- [How to complete this task]: Only the lines below from the one that holds "camera: 65 degrees right, 0 degrees up" through the one that holds "none -> black teapot [450,347,600,468]" should appear in the answer, copied exactly, end lines included and pictures omitted.

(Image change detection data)
# # #
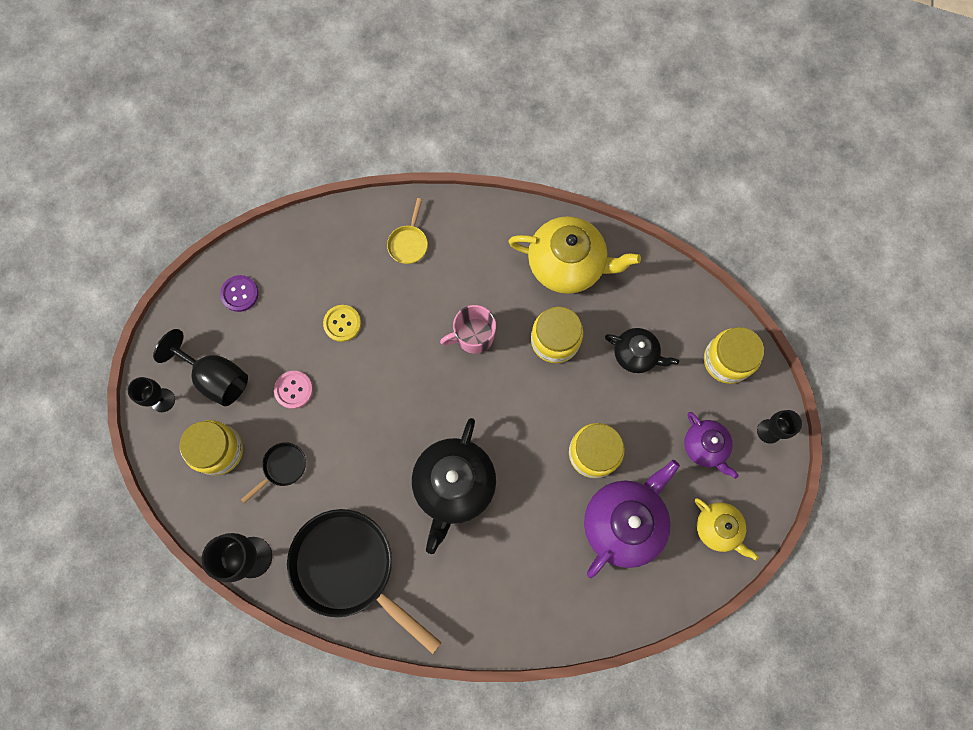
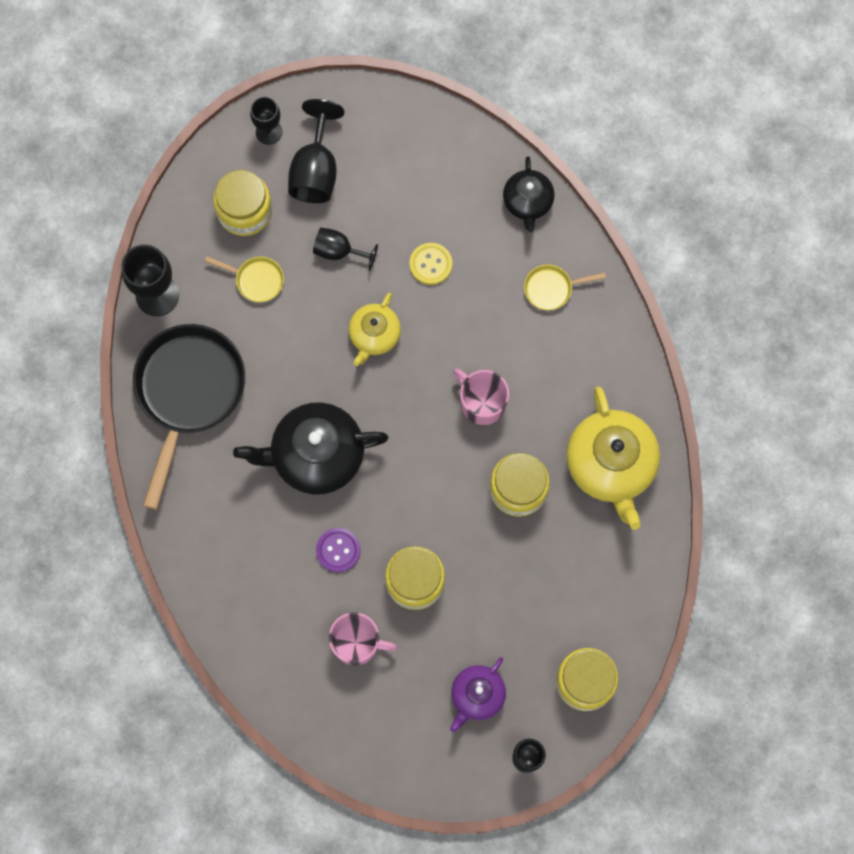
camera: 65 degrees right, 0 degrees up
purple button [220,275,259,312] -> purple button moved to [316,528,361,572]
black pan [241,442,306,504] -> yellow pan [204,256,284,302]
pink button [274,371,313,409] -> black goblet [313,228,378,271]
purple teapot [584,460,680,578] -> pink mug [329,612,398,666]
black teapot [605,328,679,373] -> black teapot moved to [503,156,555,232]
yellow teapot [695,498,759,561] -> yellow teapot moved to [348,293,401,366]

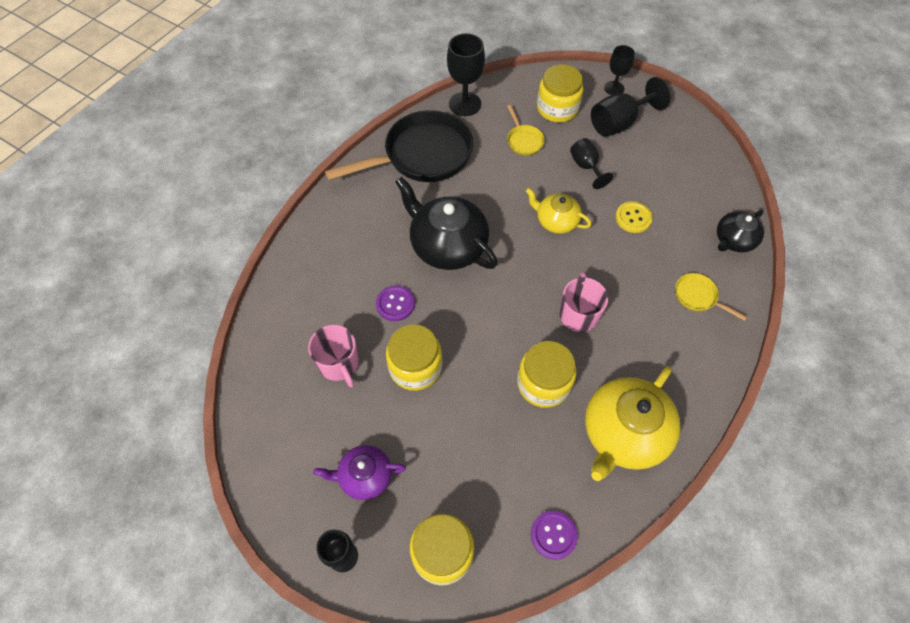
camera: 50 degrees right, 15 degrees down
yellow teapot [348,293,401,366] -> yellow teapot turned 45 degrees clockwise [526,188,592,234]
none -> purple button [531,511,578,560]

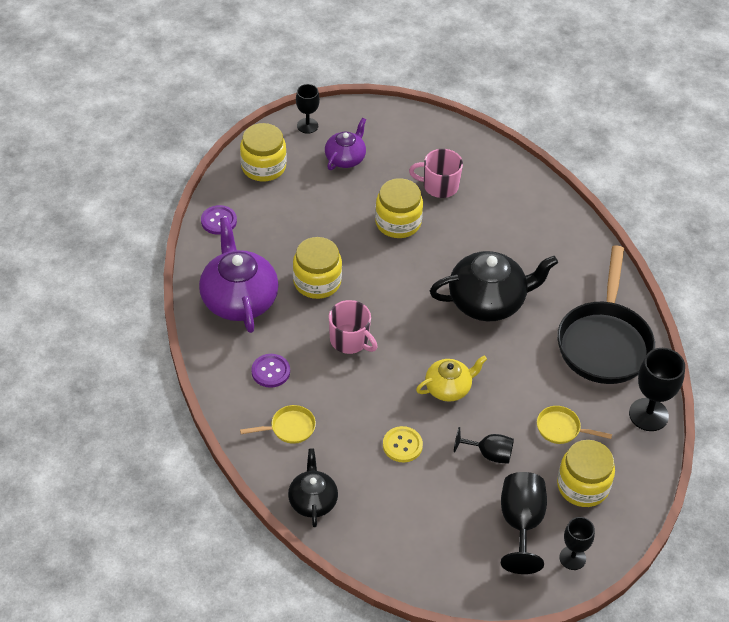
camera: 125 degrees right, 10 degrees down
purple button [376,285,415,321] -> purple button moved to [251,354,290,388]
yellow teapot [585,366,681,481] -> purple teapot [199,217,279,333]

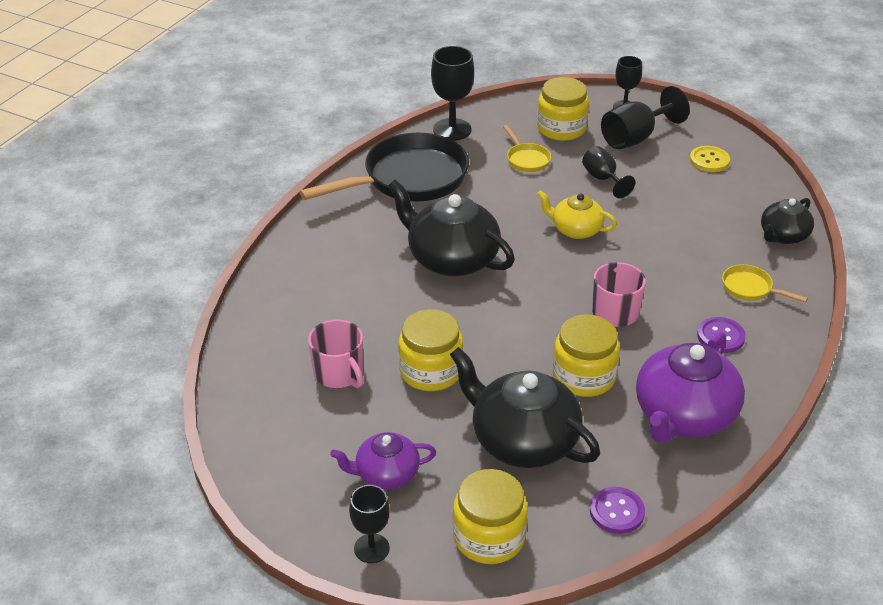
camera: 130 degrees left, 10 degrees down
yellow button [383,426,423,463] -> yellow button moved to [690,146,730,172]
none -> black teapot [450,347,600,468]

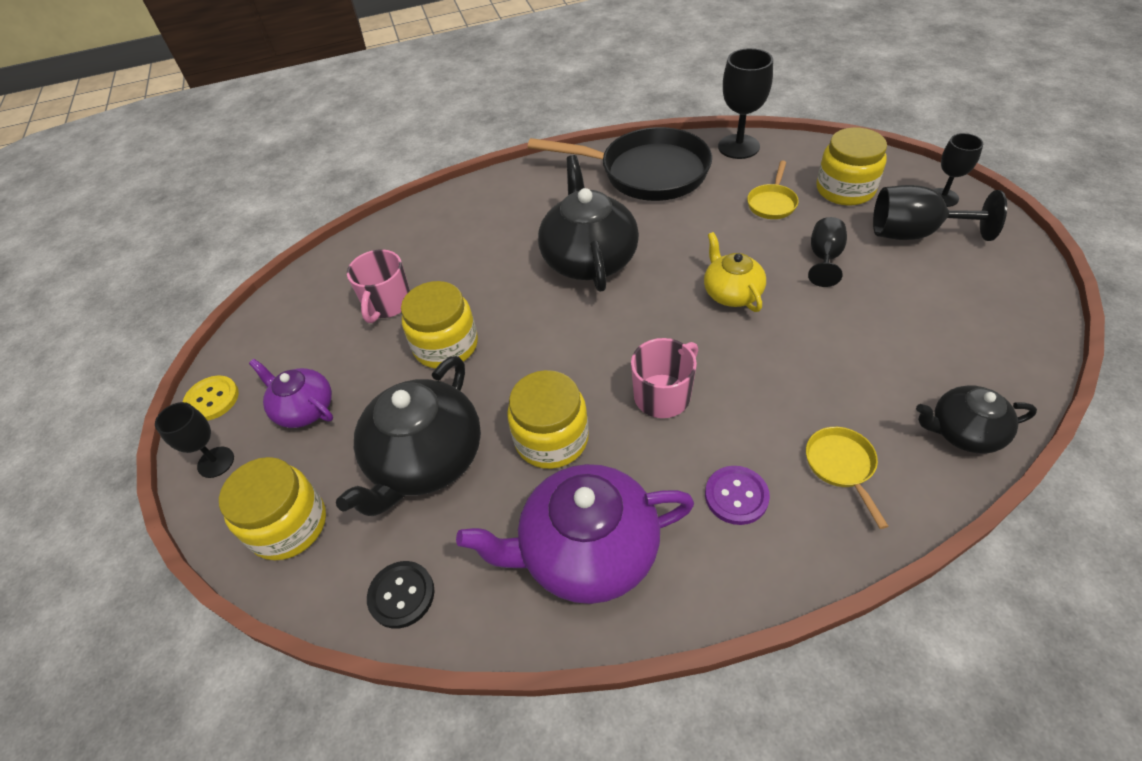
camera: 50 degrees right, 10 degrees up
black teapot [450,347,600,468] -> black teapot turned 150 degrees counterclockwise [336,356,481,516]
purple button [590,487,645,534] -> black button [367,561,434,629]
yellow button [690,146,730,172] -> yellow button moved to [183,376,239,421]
# # #
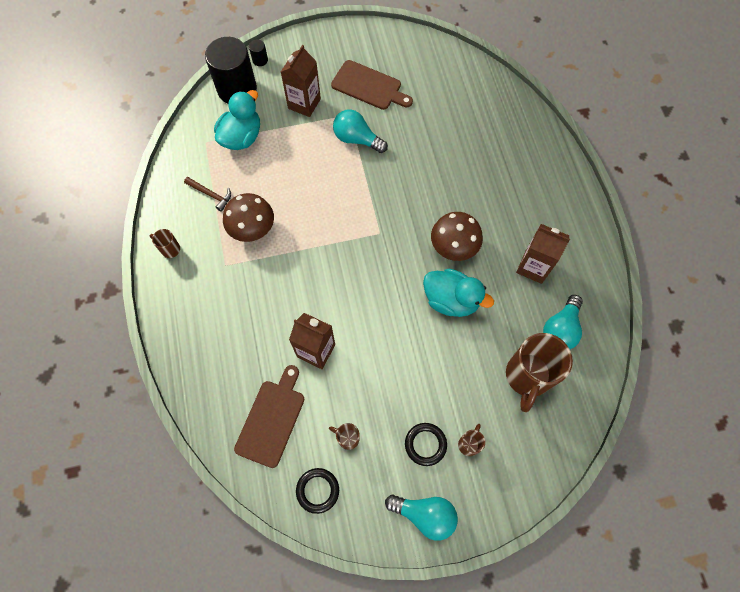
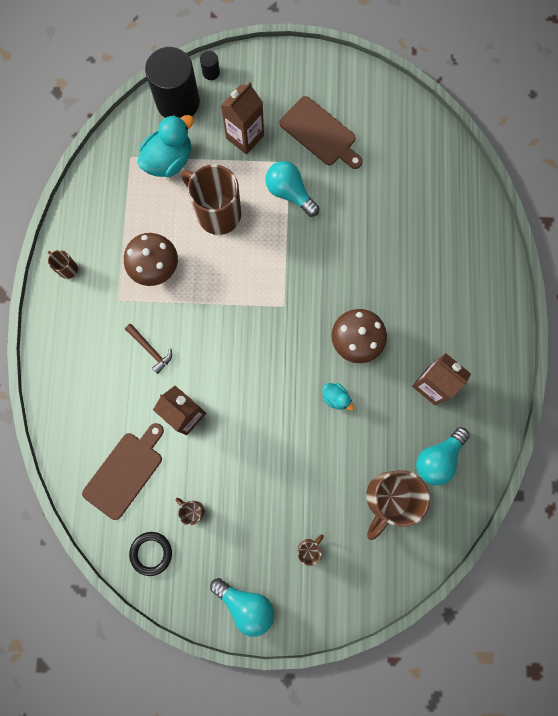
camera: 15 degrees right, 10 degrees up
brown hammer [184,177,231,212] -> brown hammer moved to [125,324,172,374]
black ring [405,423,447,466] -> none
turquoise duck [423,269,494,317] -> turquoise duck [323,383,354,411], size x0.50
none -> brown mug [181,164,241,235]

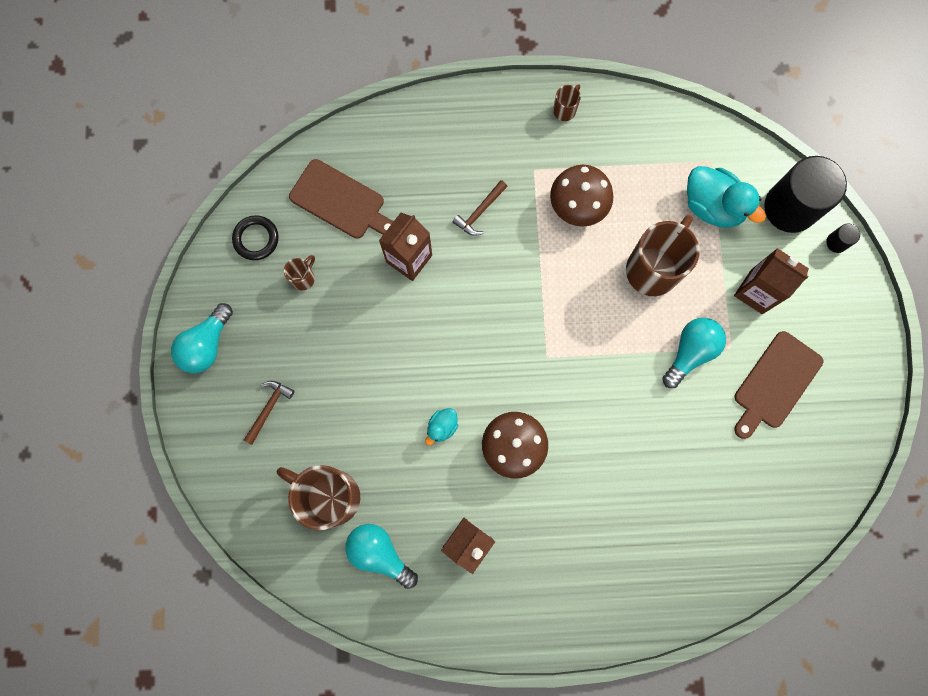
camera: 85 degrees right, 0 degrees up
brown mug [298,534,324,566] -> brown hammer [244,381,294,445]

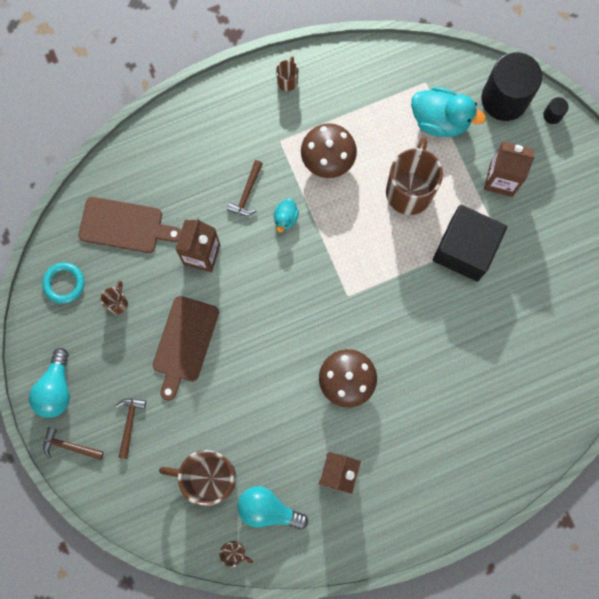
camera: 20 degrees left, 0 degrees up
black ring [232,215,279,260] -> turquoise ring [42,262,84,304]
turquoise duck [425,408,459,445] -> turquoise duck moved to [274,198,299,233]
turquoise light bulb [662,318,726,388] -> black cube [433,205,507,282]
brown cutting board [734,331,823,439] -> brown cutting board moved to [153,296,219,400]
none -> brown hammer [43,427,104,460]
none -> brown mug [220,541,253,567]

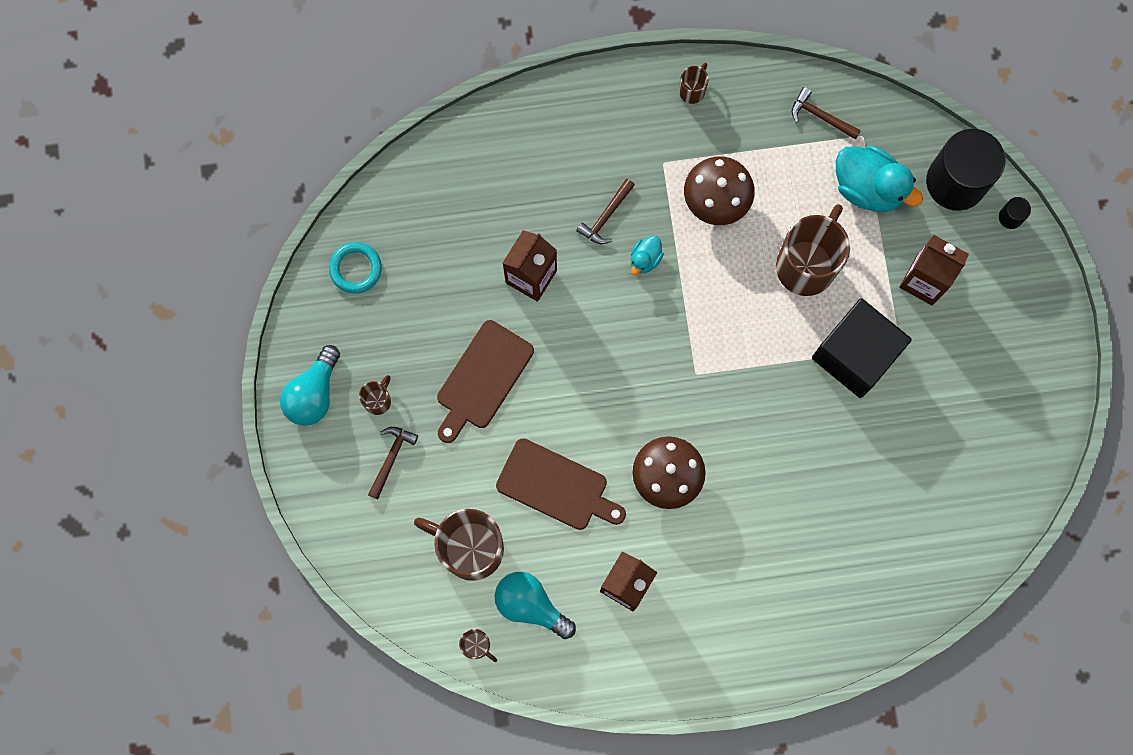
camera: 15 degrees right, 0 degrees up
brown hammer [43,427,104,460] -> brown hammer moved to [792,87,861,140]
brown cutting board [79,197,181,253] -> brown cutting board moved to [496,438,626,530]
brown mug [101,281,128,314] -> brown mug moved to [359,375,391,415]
# # #
- [Your solution]:
camera: 65 degrees right, 0 degrees up
purple button [220,275,259,312] -> purple button moved to [316,528,361,572]
black pan [241,442,306,504] -> yellow pan [204,256,284,302]
pink button [274,371,313,409] -> black goblet [313,228,378,271]
purple teapot [584,460,680,578] -> pink mug [329,612,398,666]
black teapot [605,328,679,373] -> black teapot moved to [503,156,555,232]
yellow teapot [695,498,759,561] -> yellow teapot moved to [348,293,401,366]

camera: 50 degrees right, 15 degrees down
yellow teapot [348,293,401,366] -> yellow teapot turned 45 degrees clockwise [526,188,592,234]
none -> purple button [531,511,578,560]

camera: 125 degrees right, 10 degrees down
purple button [376,285,415,321] -> purple button moved to [251,354,290,388]
yellow teapot [585,366,681,481] -> purple teapot [199,217,279,333]

camera: 130 degrees left, 10 degrees down
yellow button [383,426,423,463] -> yellow button moved to [690,146,730,172]
none -> black teapot [450,347,600,468]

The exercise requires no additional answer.